#### DATA FOR THE TASK
▼▼▼

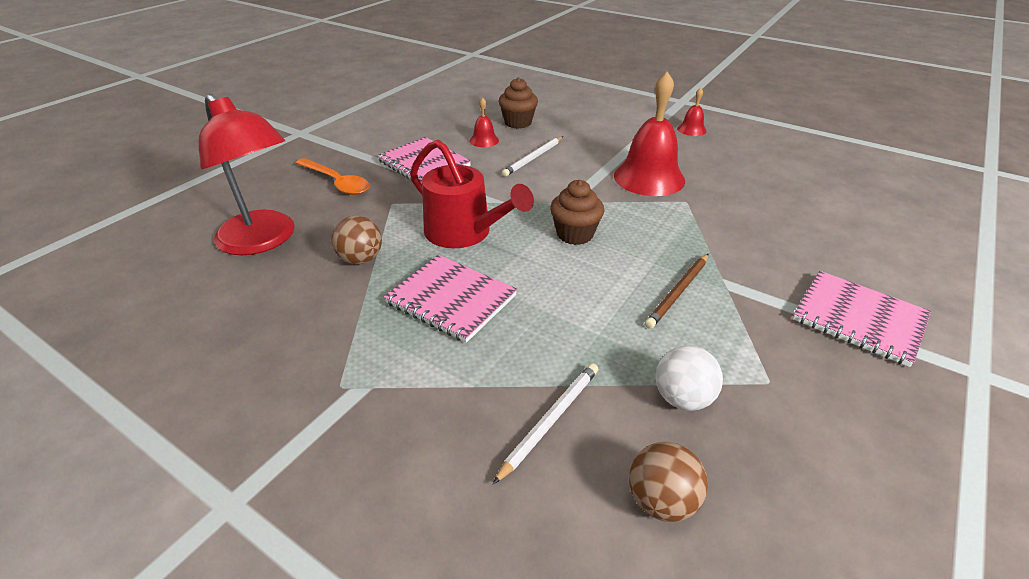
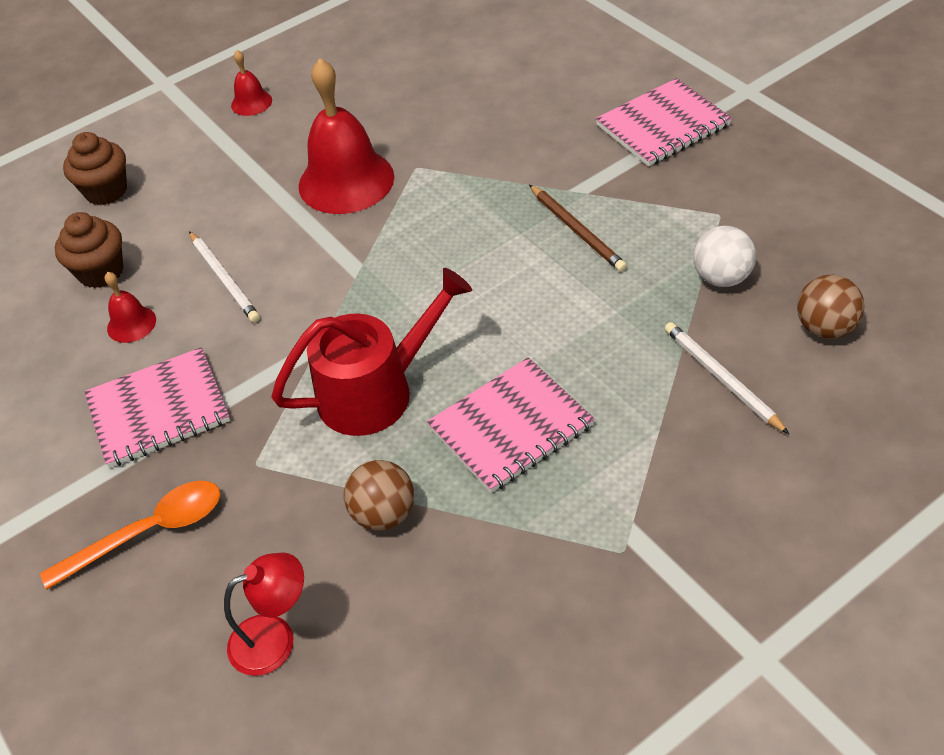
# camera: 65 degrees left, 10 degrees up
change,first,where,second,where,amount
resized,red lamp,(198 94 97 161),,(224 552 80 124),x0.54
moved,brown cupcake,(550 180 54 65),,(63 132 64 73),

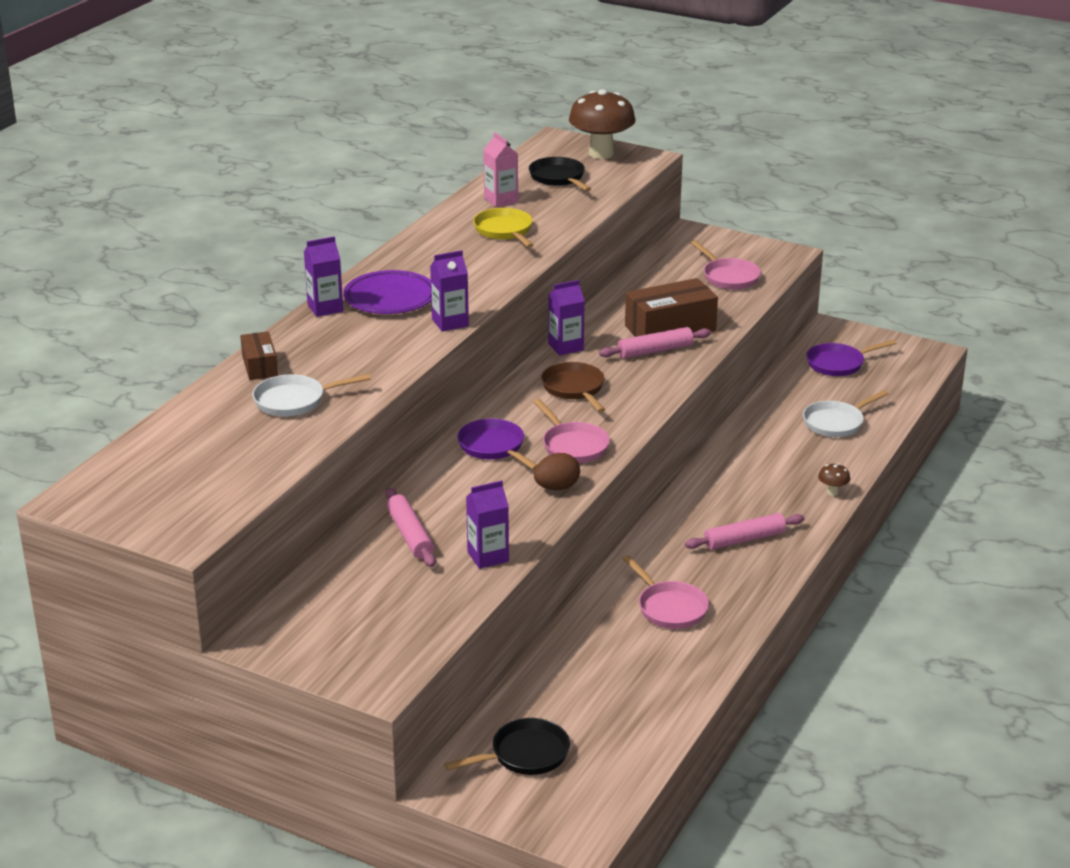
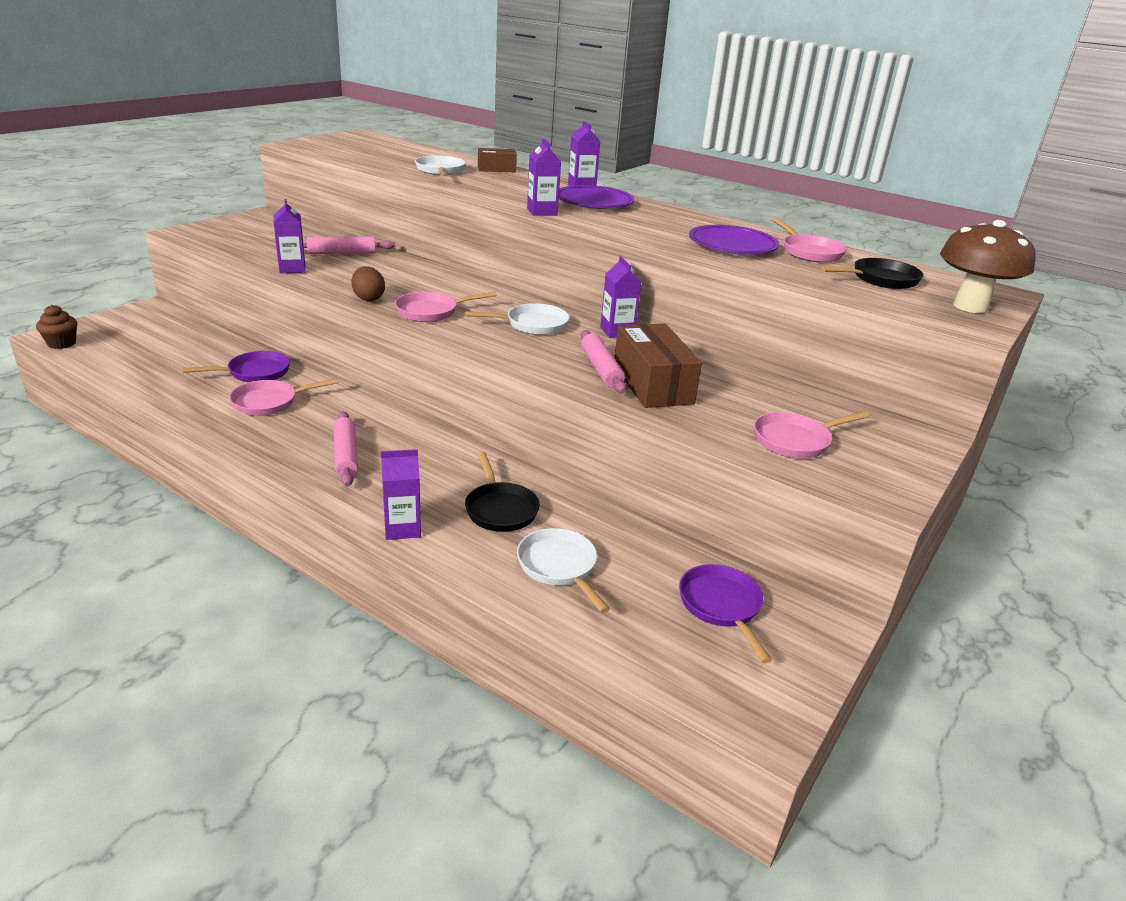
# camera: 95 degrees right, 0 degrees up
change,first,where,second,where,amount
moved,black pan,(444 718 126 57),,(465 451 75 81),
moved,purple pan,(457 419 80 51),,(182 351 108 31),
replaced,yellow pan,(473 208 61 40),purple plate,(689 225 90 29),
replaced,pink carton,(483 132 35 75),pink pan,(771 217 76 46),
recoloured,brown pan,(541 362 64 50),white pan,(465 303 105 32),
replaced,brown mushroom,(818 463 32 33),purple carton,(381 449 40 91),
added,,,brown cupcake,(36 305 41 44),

▲▲▲
▼▼▼

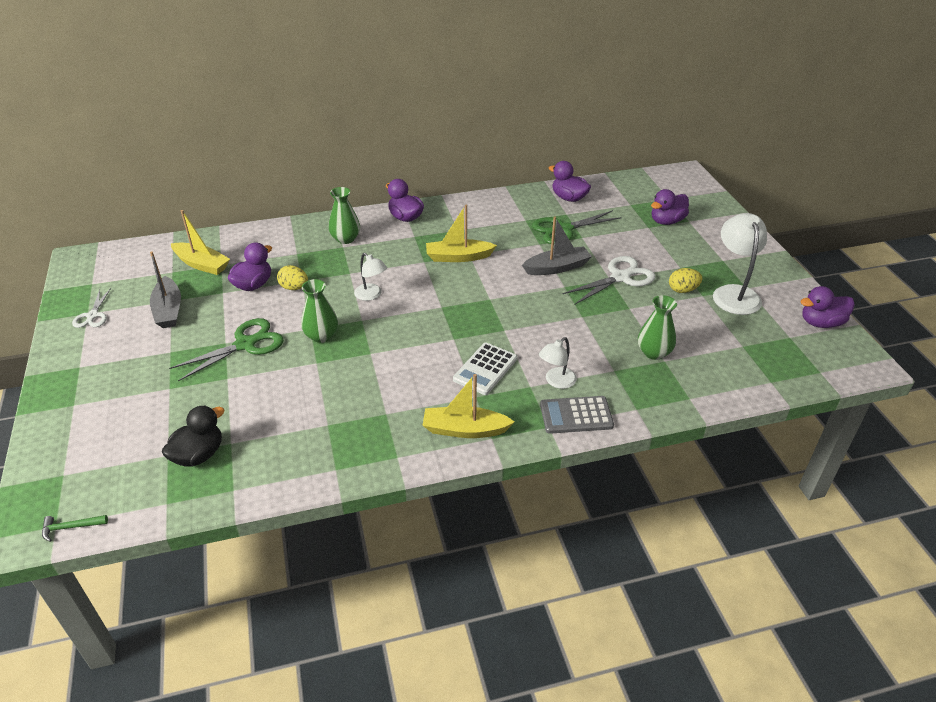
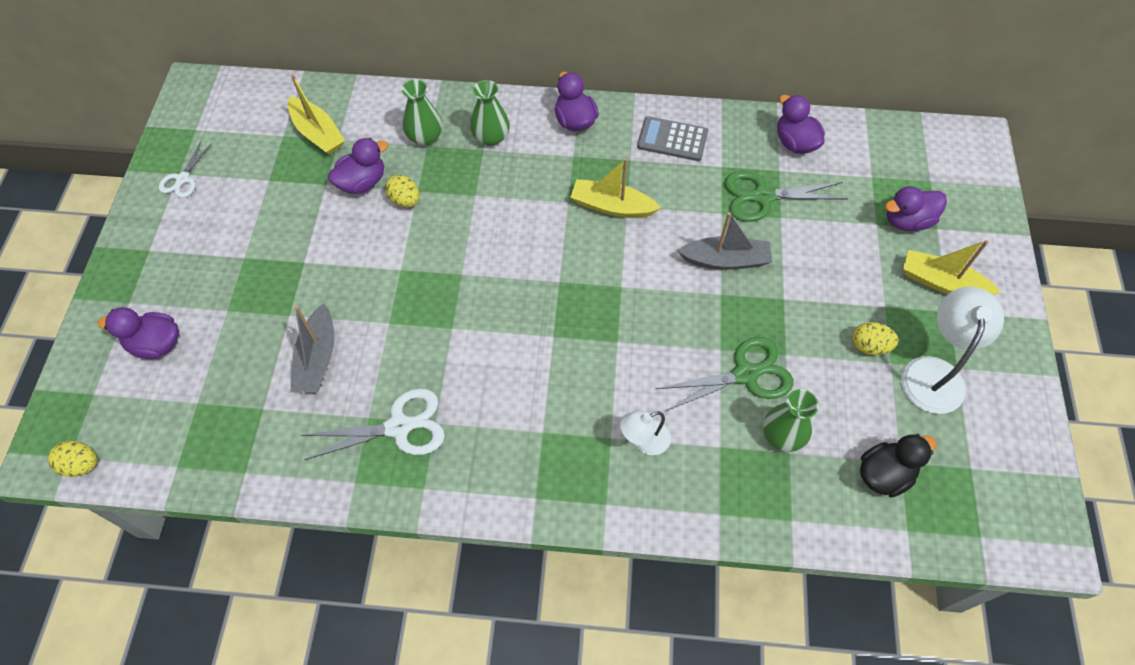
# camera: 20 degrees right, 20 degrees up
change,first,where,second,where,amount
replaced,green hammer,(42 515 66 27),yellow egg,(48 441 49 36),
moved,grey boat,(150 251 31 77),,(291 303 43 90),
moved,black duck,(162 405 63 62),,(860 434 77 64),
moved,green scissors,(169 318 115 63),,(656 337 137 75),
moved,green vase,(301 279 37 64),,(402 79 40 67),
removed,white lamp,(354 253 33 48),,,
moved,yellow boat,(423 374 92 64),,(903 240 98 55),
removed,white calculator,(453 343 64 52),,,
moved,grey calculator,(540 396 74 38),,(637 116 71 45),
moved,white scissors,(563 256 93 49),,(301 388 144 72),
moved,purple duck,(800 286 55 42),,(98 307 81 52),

▲▲▲

Above are the lines; repeat exactly the ones from the line containing "# camera: 65 degrees left, 10 degrees up" down to the line containing "resized,red lamp,(198 94", both inclusive.

# camera: 65 degrees left, 10 degrees up
change,first,where,second,where,amount
resized,red lamp,(198 94 97 161),,(224 552 80 124),x0.54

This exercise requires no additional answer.